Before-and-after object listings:
Start of Block
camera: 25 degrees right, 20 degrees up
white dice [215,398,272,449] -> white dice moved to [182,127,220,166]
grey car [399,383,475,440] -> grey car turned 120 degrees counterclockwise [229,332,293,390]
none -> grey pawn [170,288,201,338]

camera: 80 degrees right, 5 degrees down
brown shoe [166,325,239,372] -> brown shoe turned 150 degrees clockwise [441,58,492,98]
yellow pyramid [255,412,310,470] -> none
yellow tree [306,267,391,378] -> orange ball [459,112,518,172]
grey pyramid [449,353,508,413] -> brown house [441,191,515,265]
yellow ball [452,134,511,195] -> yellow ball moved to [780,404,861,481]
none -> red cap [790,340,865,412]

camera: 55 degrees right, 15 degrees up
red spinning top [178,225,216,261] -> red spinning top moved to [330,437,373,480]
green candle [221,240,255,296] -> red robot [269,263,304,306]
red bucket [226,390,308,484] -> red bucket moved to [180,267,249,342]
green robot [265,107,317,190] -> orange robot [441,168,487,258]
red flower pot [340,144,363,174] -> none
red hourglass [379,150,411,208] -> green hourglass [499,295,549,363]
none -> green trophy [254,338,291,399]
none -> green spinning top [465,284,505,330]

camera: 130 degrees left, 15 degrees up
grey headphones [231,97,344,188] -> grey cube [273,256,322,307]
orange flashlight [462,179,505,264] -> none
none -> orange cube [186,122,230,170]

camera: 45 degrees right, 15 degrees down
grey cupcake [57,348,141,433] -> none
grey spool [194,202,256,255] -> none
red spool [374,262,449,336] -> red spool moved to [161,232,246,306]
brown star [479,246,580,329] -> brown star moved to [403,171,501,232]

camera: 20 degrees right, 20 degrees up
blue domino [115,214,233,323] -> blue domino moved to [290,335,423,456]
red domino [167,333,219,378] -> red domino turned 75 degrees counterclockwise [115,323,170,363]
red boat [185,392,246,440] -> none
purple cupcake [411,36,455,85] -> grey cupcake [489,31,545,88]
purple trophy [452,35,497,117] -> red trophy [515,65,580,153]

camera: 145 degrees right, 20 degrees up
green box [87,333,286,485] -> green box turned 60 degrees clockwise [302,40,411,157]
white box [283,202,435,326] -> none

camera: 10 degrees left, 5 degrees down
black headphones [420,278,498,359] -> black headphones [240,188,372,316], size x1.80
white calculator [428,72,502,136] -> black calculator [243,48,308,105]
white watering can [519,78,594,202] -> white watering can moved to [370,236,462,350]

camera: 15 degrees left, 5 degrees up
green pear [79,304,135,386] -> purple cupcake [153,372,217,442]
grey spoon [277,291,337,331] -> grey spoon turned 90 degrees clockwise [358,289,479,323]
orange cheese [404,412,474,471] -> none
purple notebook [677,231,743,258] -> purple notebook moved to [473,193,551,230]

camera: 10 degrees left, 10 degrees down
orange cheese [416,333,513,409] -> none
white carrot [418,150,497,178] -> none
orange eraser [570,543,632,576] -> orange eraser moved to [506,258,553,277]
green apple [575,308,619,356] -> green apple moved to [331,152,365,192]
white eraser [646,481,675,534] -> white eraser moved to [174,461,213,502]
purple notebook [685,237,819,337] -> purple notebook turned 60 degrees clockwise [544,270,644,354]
End of Block
To do
All lines from the start of the entries through the line where "red spinning top [178,225,216,261]" sits should be duplicated exactly, with nothing else in the output.

Problem solution
camera: 25 degrees right, 20 degrees up
white dice [215,398,272,449] -> white dice moved to [182,127,220,166]
grey car [399,383,475,440] -> grey car turned 120 degrees counterclockwise [229,332,293,390]
none -> grey pawn [170,288,201,338]

camera: 80 degrees right, 5 degrees down
brown shoe [166,325,239,372] -> brown shoe turned 150 degrees clockwise [441,58,492,98]
yellow pyramid [255,412,310,470] -> none
yellow tree [306,267,391,378] -> orange ball [459,112,518,172]
grey pyramid [449,353,508,413] -> brown house [441,191,515,265]
yellow ball [452,134,511,195] -> yellow ball moved to [780,404,861,481]
none -> red cap [790,340,865,412]

camera: 55 degrees right, 15 degrees up
red spinning top [178,225,216,261] -> red spinning top moved to [330,437,373,480]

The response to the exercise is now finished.